**DIRECTIVE**
Please output exactly the part of the records below that opens with the line containing "(120, 351) = (132, 457): turquoise" and closes with the line containing "(349, 246) = (376, 414): white", both lines included, and nothing else.

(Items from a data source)
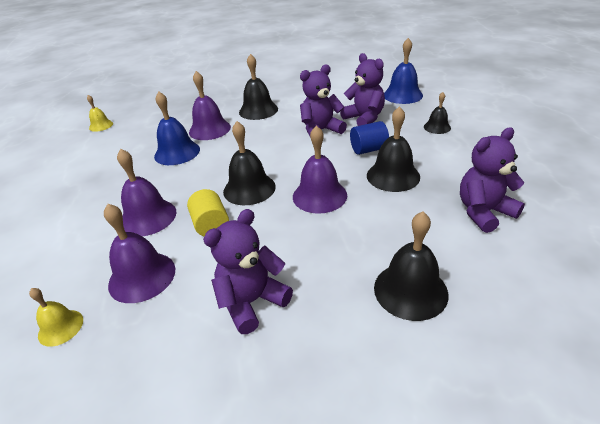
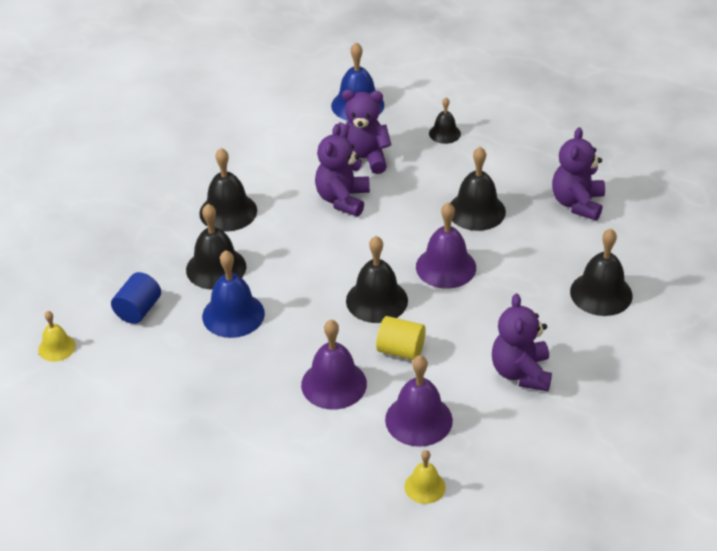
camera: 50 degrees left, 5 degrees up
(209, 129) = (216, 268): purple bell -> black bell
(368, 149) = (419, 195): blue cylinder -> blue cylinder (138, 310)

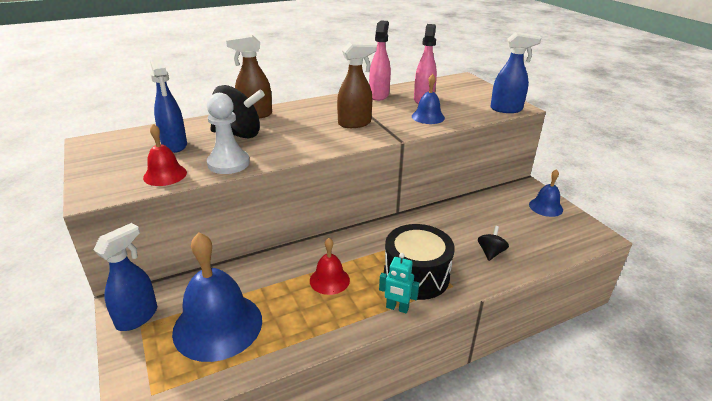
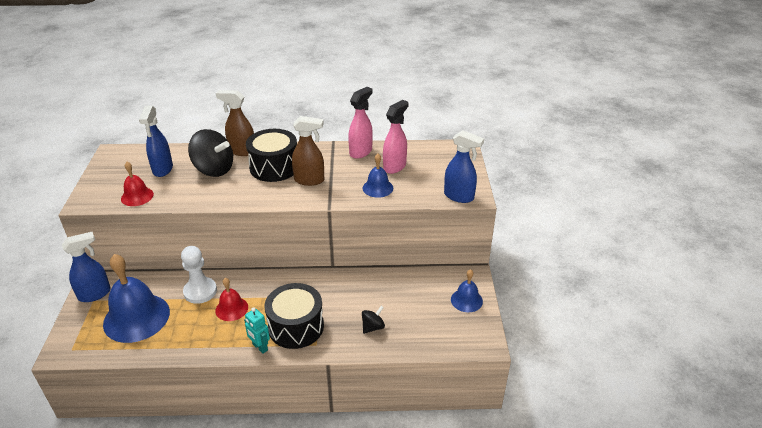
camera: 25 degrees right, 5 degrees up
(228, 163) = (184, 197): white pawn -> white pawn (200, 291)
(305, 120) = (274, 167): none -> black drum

---

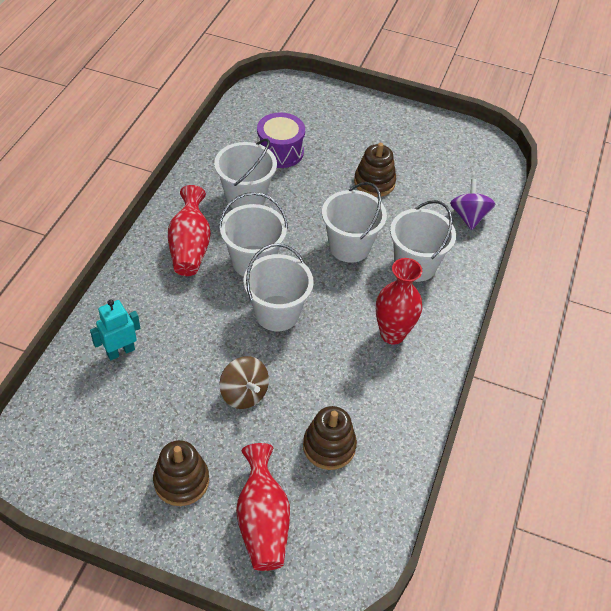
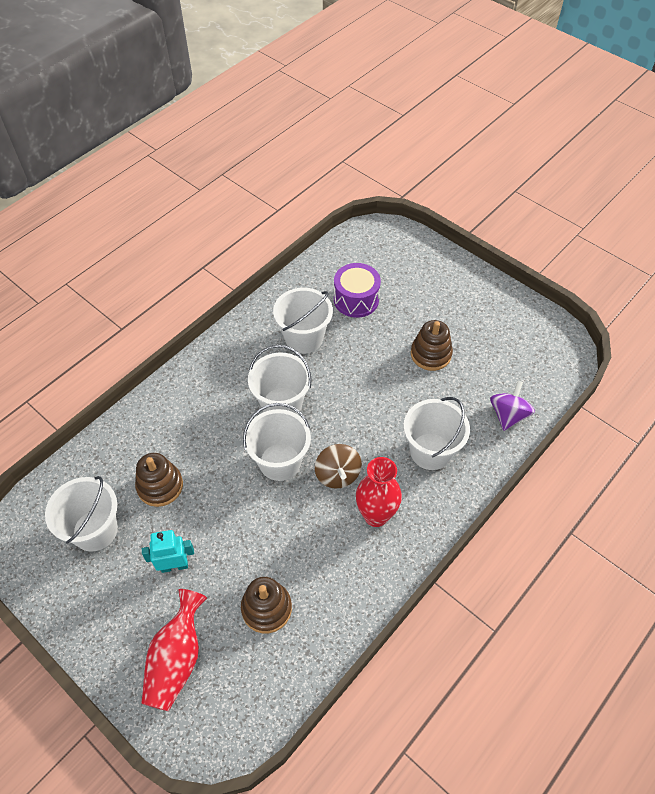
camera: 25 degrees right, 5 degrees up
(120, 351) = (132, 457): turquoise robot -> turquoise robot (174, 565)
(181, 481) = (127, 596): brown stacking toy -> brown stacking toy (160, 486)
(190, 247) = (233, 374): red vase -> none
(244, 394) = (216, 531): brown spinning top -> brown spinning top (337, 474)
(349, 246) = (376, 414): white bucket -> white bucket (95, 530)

**WRITTEN SOLUTION**
(120, 351) = (132, 457): turquoise robot -> turquoise robot (174, 565)
(181, 481) = (127, 596): brown stacking toy -> brown stacking toy (160, 486)
(190, 247) = (233, 374): red vase -> none
(244, 394) = (216, 531): brown spinning top -> brown spinning top (337, 474)
(349, 246) = (376, 414): white bucket -> white bucket (95, 530)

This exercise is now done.